▶ [YOUR GOAL]: An exact copy of the entries is required, with every image omitted.
==== DATA TO USE
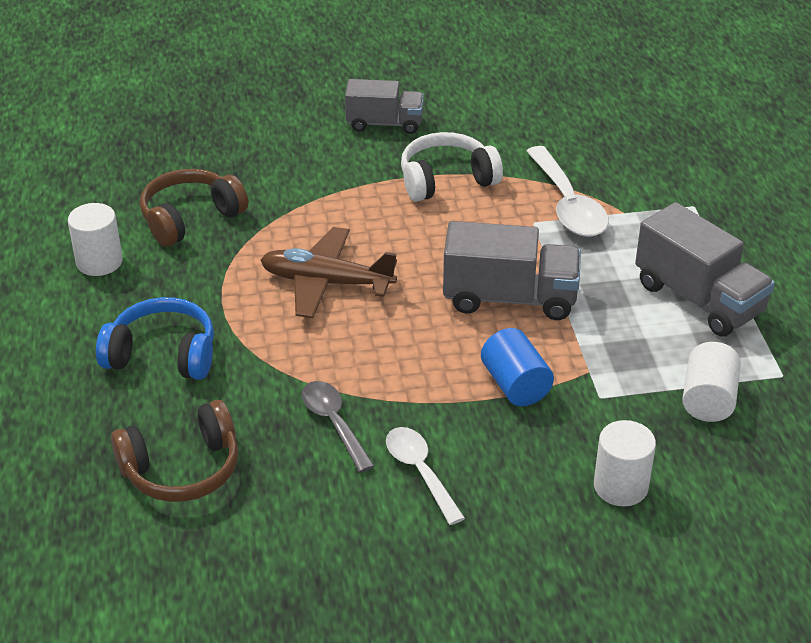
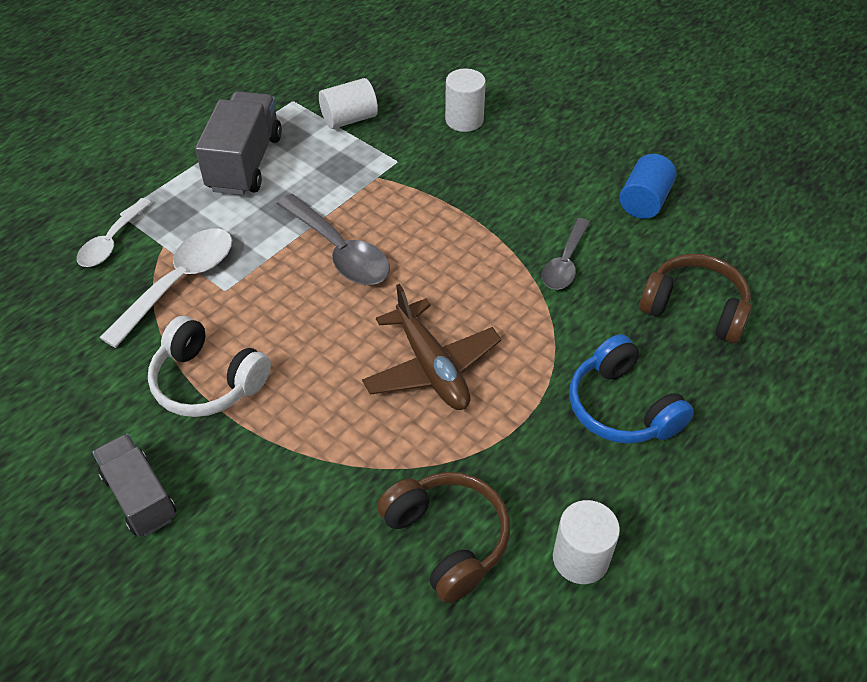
camera: 130 degrees left, 10 degrees up
(190, 218) = (447, 539): brown headphones -> brown headphones turned 135 degrees counterclockwise
(420, 472) = (553, 200): white spoon -> white spoon (112, 241)
(510, 298) = (339, 251): grey truck -> grey spoon
(515, 385) = (429, 201): blue cylinder -> blue cylinder (644, 201)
========
▶ [TASK ANSWER]:
camera: 130 degrees left, 10 degrees up
(190, 218) = (447, 539): brown headphones -> brown headphones turned 135 degrees counterclockwise
(420, 472) = (553, 200): white spoon -> white spoon (112, 241)
(510, 298) = (339, 251): grey truck -> grey spoon
(515, 385) = (429, 201): blue cylinder -> blue cylinder (644, 201)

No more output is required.